**ASSIGNMENT**
Exclude the pictures, then copy all remaining records exactly.

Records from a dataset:
=-=-=
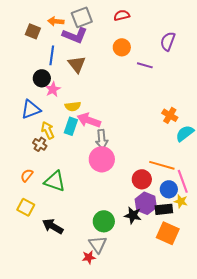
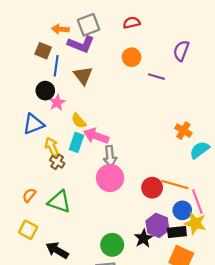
brown square: (33, 31) -> (43, 51), moved
yellow semicircle: (73, 106) -> (79, 121), turned 56
brown cross: (40, 144) -> (57, 162), moved
red circle: (142, 179) -> (152, 188), moved
yellow star: (181, 201) -> (195, 223), size x1.5
black star: (133, 215) -> (143, 238), turned 30

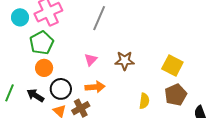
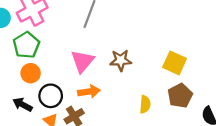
pink triangle: (91, 60) -> (82, 61), size x1.6

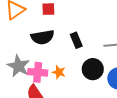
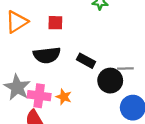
black rectangle: (76, 40) -> (86, 61), turned -42
black circle: (93, 69) -> (110, 81), moved

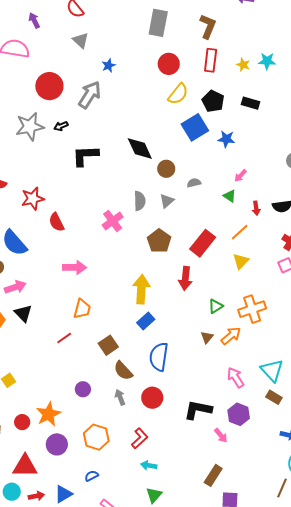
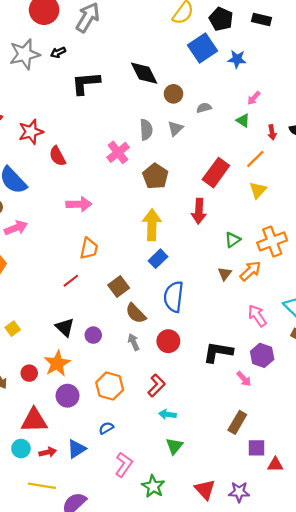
brown pentagon: (159, 241) -> (155, 176), moved
black triangle: (23, 313) -> (65, 327), moved

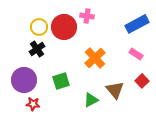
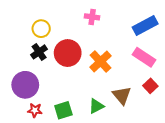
red circle: (64, 27) -> (68, 53), moved
pink rectangle: (136, 54) -> (144, 57), size x1.5
green square: (61, 81) -> (63, 110), moved

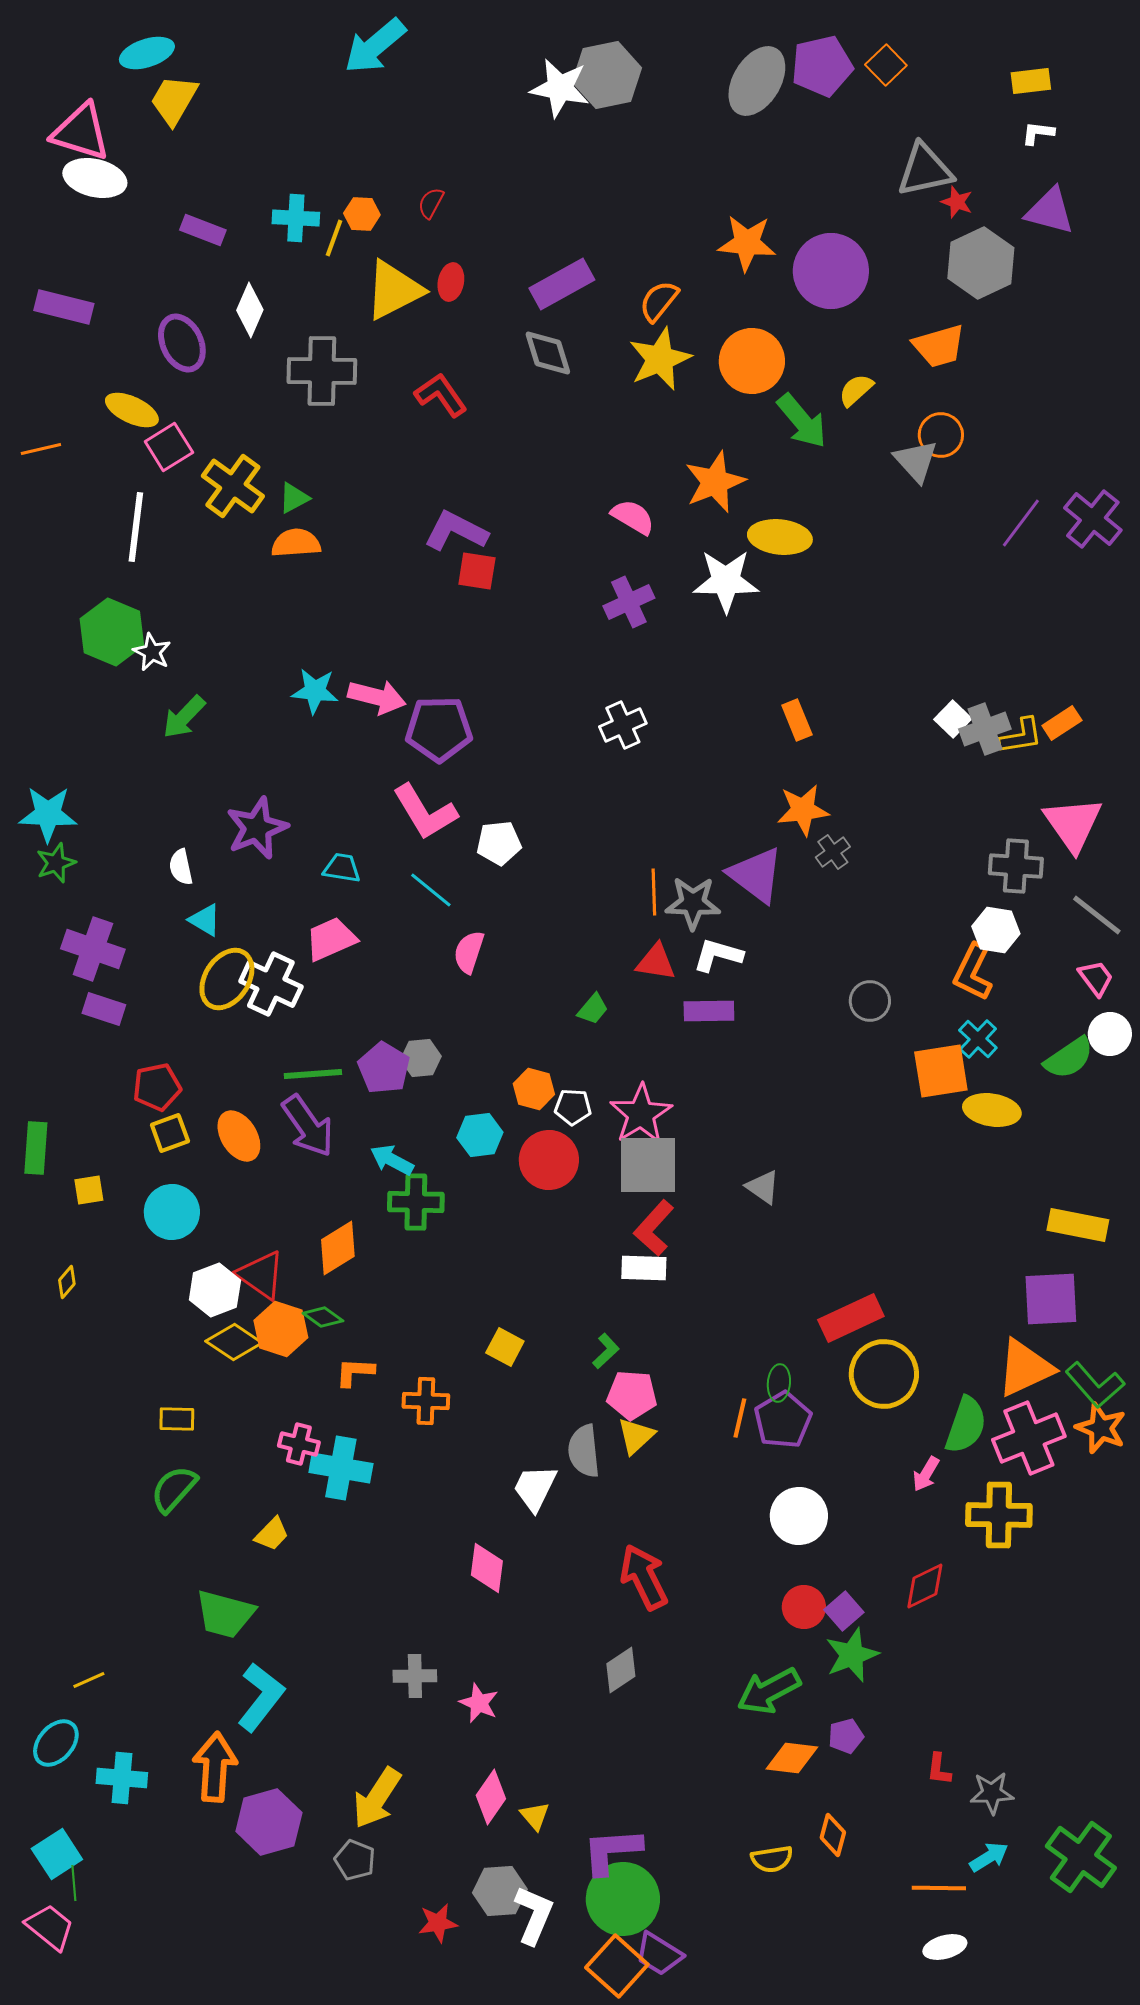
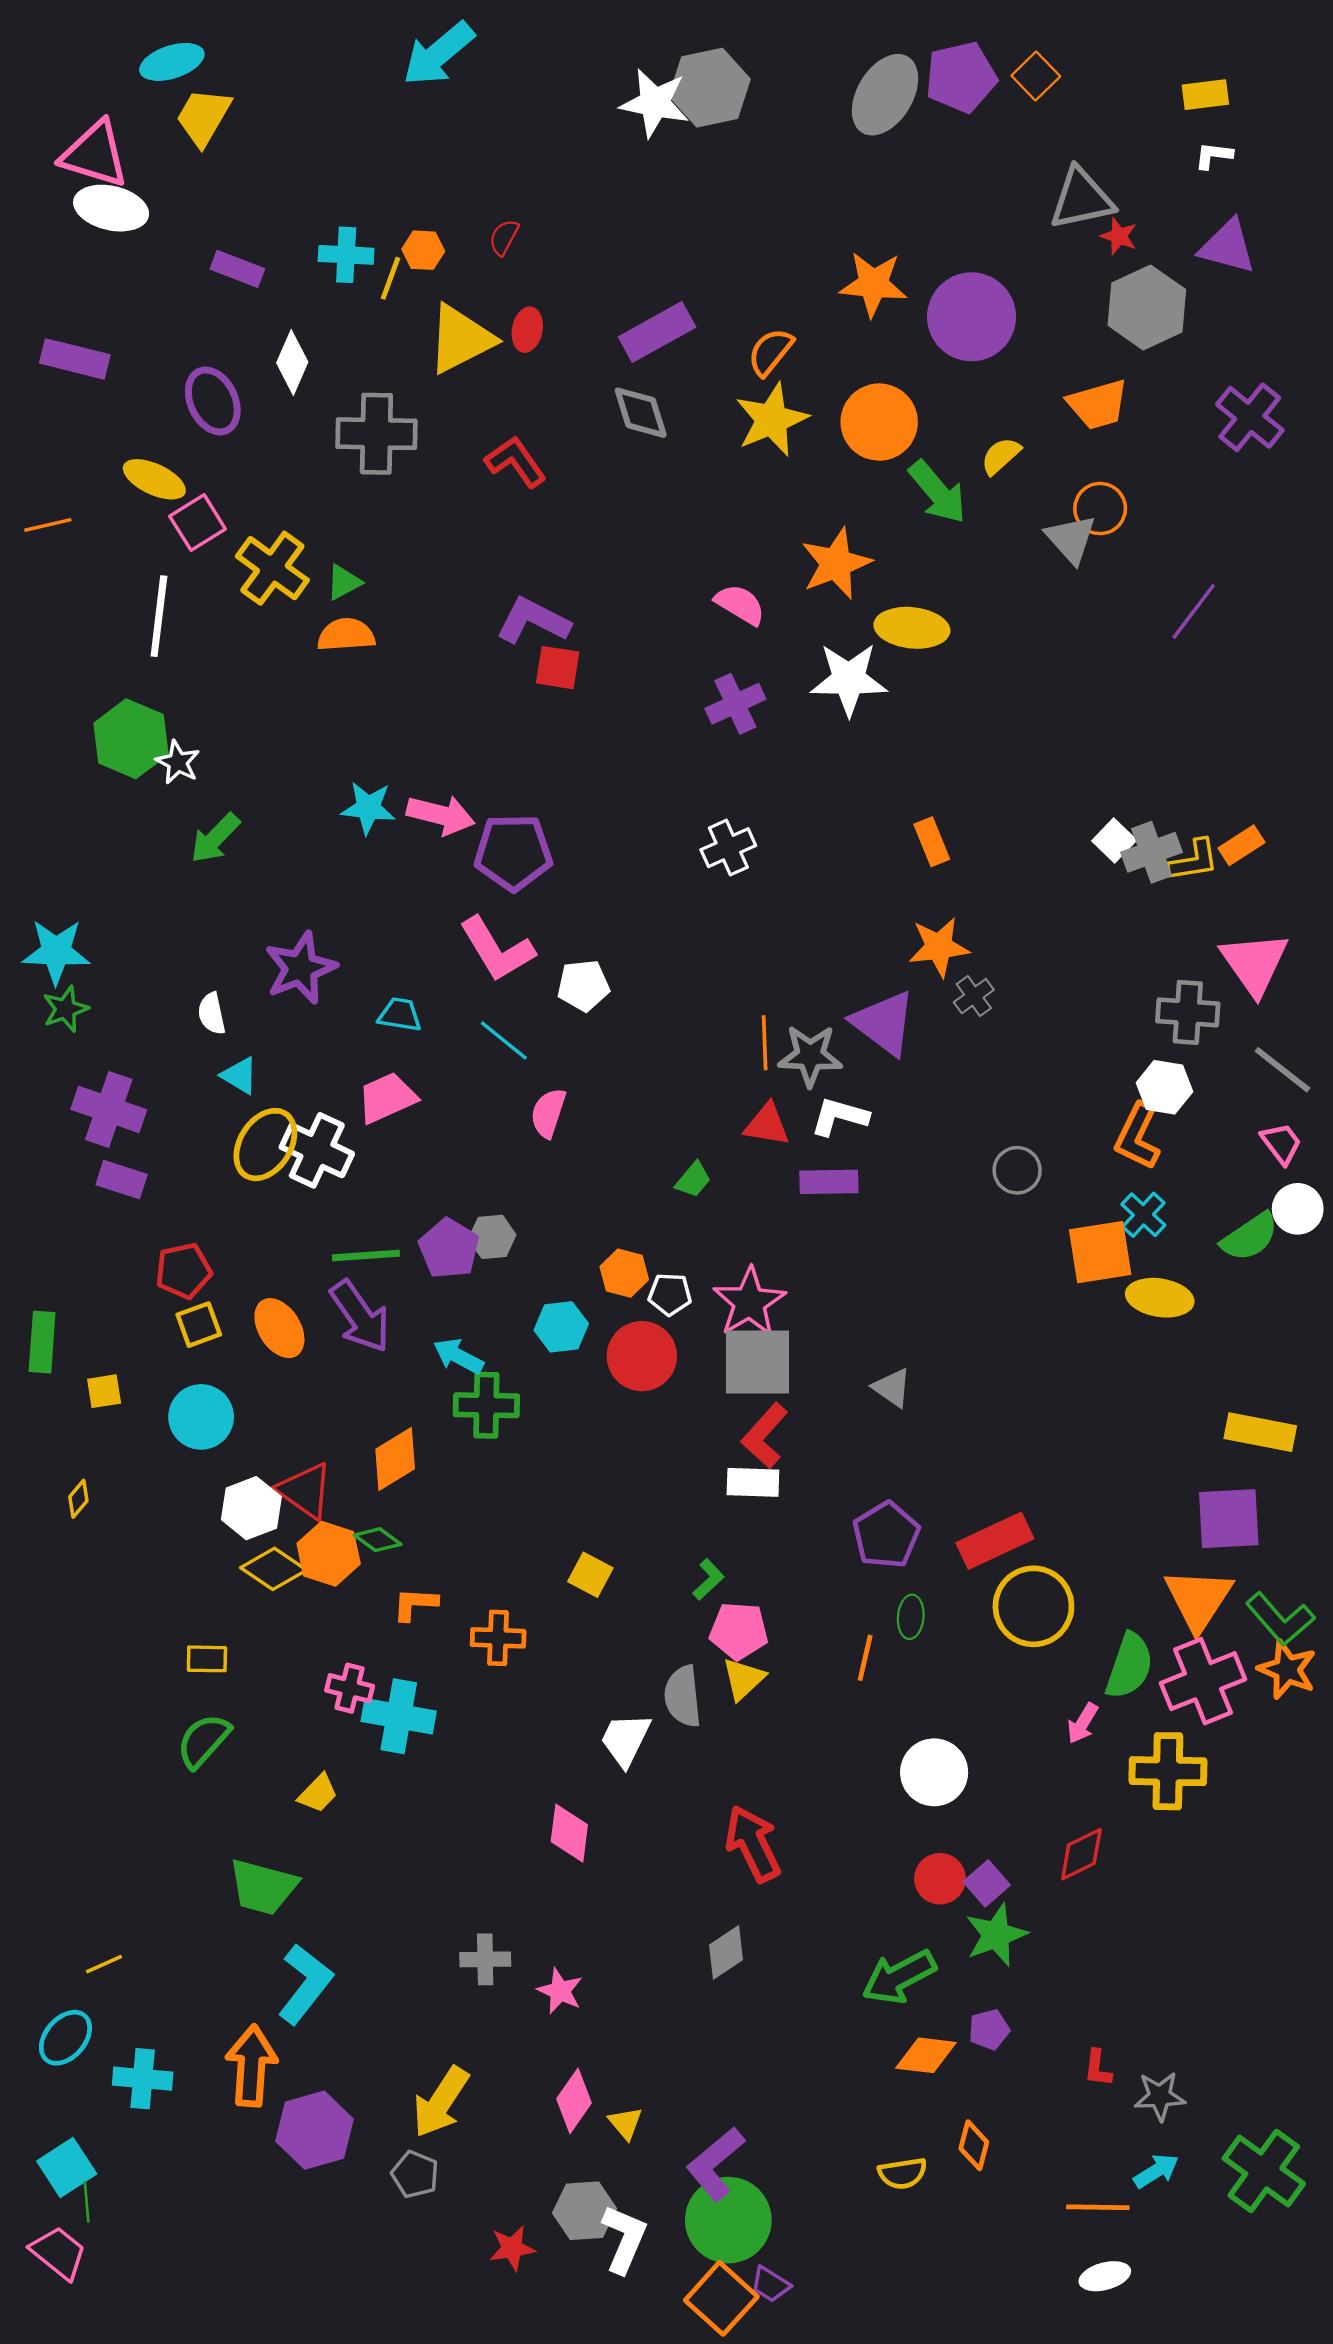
purple cross: (1093, 519) -> (1250, 417), moved
orange triangle: (1025, 1368) -> (1198, 1599), turned -32
purple pentagon: (783, 1420) -> (886, 1535), moved
purple L-shape: (612, 1851) -> (715, 2164), turned -36
purple trapezoid: (659, 1954) -> (770, 2284), size x0.7

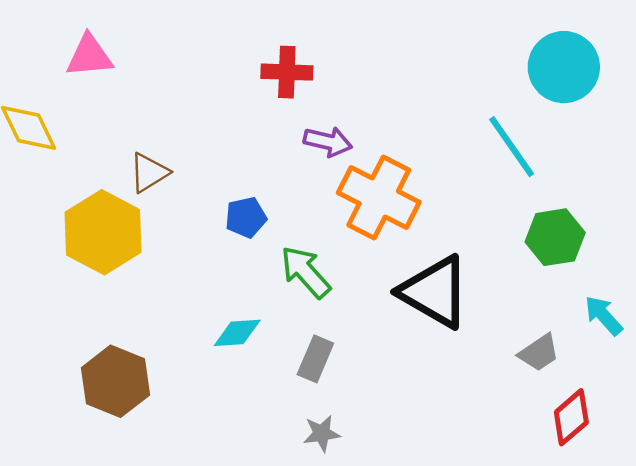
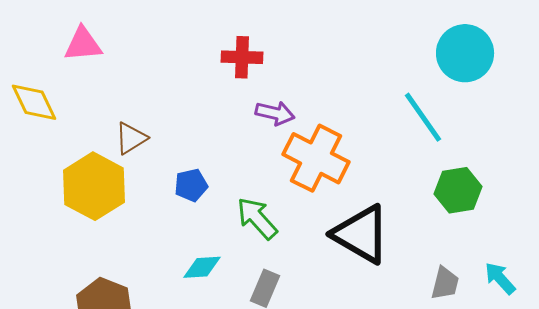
blue pentagon: (246, 217) -> (191, 185), moved
cyan arrow: (604, 315) -> (500, 278), moved
gray trapezoid: (539, 353) -> (445, 283), turned -42

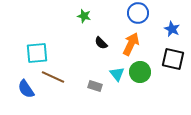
=-=-=
**THE COMPLETED TASK**
brown square: (33, 31) -> (43, 51), moved
yellow semicircle: (73, 106) -> (79, 121), turned 56
brown cross: (40, 144) -> (57, 162), moved
red circle: (142, 179) -> (152, 188), moved
yellow star: (181, 201) -> (195, 223), size x1.5
black star: (133, 215) -> (143, 238), turned 30

pink triangle: (91, 60) -> (82, 61), size x1.6

black rectangle: (76, 40) -> (86, 61), turned -42
black circle: (93, 69) -> (110, 81), moved

brown pentagon: (159, 241) -> (155, 176), moved
black triangle: (23, 313) -> (65, 327), moved

red circle: (64, 27) -> (68, 53), moved
pink rectangle: (136, 54) -> (144, 57), size x1.5
green square: (61, 81) -> (63, 110), moved

purple cross: (1093, 519) -> (1250, 417), moved
orange triangle: (1025, 1368) -> (1198, 1599), turned -32
purple pentagon: (783, 1420) -> (886, 1535), moved
purple L-shape: (612, 1851) -> (715, 2164), turned -36
purple trapezoid: (659, 1954) -> (770, 2284), size x0.7

blue pentagon: (246, 217) -> (191, 185), moved
cyan arrow: (604, 315) -> (500, 278), moved
gray trapezoid: (539, 353) -> (445, 283), turned -42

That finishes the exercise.